===== EXERCISE INPUTS
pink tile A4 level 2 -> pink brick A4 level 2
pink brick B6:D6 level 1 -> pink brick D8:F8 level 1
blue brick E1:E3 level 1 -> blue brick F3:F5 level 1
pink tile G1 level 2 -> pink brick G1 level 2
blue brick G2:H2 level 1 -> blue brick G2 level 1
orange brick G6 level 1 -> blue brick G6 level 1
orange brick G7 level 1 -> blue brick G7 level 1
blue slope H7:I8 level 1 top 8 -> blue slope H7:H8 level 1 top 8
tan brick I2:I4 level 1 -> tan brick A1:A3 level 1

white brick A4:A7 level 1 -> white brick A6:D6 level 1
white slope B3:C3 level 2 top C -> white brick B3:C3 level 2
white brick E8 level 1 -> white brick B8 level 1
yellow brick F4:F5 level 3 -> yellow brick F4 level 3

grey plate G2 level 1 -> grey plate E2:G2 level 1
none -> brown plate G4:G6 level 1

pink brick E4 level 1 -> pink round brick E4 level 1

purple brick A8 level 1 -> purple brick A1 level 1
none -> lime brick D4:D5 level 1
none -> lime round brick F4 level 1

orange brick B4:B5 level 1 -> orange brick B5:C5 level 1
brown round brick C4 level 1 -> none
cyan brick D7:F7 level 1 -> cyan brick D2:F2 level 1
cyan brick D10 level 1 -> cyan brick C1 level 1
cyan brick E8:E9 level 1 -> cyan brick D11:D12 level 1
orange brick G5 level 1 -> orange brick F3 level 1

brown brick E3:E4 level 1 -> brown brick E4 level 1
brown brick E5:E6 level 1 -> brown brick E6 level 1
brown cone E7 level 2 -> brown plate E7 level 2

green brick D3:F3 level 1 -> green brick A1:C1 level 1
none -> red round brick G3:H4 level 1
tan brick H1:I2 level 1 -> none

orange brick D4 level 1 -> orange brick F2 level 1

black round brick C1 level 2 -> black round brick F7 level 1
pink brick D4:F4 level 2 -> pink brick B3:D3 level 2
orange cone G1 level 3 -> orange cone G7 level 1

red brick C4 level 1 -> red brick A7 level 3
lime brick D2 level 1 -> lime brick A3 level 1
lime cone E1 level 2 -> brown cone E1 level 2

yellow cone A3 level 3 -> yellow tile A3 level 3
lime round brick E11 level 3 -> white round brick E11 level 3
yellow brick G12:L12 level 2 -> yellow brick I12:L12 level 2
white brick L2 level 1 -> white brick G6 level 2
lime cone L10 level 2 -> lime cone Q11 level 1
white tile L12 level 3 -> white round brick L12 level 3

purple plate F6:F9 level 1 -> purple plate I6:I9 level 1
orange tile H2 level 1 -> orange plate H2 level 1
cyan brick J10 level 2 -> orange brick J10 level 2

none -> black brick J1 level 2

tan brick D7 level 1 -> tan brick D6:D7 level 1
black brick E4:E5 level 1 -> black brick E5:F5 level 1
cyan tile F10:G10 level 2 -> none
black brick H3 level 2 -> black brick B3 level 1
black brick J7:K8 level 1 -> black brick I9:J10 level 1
==========
> [EXERCISE]:
Word for word, set down all the lines above.

> [TASK RESULT]:
pink tile A4 level 2 -> pink brick A4 level 2
pink brick B6:D6 level 1 -> pink brick D8:F8 level 1
blue brick E1:E3 level 1 -> blue brick F3:F5 level 1
pink tile G1 level 2 -> pink brick G1 level 2
blue brick G2:H2 level 1 -> blue brick G2 level 1
orange brick G6 level 1 -> blue brick G6 level 1
orange brick G7 level 1 -> blue brick G7 level 1
blue slope H7:I8 level 1 top 8 -> blue slope H7:H8 level 1 top 8
tan brick I2:I4 level 1 -> tan brick A1:A3 level 1

white brick A4:A7 level 1 -> white brick A6:D6 level 1
white slope B3:C3 level 2 top C -> white brick B3:C3 level 2
white brick E8 level 1 -> white brick B8 level 1
yellow brick F4:F5 level 3 -> yellow brick F4 level 3

grey plate G2 level 1 -> grey plate E2:G2 level 1
none -> brown plate G4:G6 level 1

pink brick E4 level 1 -> pink round brick E4 level 1

purple brick A8 level 1 -> purple brick A1 level 1
none -> lime brick D4:D5 level 1
none -> lime round brick F4 level 1

orange brick B4:B5 level 1 -> orange brick B5:C5 level 1
brown round brick C4 level 1 -> none
cyan brick D7:F7 level 1 -> cyan brick D2:F2 level 1
cyan brick D10 level 1 -> cyan brick C1 level 1
cyan brick E8:E9 level 1 -> cyan brick D11:D12 level 1
orange brick G5 level 1 -> orange brick F3 level 1

brown brick E3:E4 level 1 -> brown brick E4 level 1
brown brick E5:E6 level 1 -> brown brick E6 level 1
brown cone E7 level 2 -> brown plate E7 level 2

green brick D3:F3 level 1 -> green brick A1:C1 level 1
none -> red round brick G3:H4 level 1
tan brick H1:I2 level 1 -> none

orange brick D4 level 1 -> orange brick F2 level 1

black round brick C1 level 2 -> black round brick F7 level 1
pink brick D4:F4 level 2 -> pink brick B3:D3 level 2
orange cone G1 level 3 -> orange cone G7 level 1

red brick C4 level 1 -> red brick A7 level 3
lime brick D2 level 1 -> lime brick A3 level 1
lime cone E1 level 2 -> brown cone E1 level 2

yellow cone A3 level 3 -> yellow tile A3 level 3
lime round brick E11 level 3 -> white round brick E11 level 3
yellow brick G12:L12 level 2 -> yellow brick I12:L12 level 2
white brick L2 level 1 -> white brick G6 level 2
lime cone L10 level 2 -> lime cone Q11 level 1
white tile L12 level 3 -> white round brick L12 level 3

purple plate F6:F9 level 1 -> purple plate I6:I9 level 1
orange tile H2 level 1 -> orange plate H2 level 1
cyan brick J10 level 2 -> orange brick J10 level 2

none -> black brick J1 level 2

tan brick D7 level 1 -> tan brick D6:D7 level 1
black brick E4:E5 level 1 -> black brick E5:F5 level 1
cyan tile F10:G10 level 2 -> none
black brick H3 level 2 -> black brick B3 level 1
black brick J7:K8 level 1 -> black brick I9:J10 level 1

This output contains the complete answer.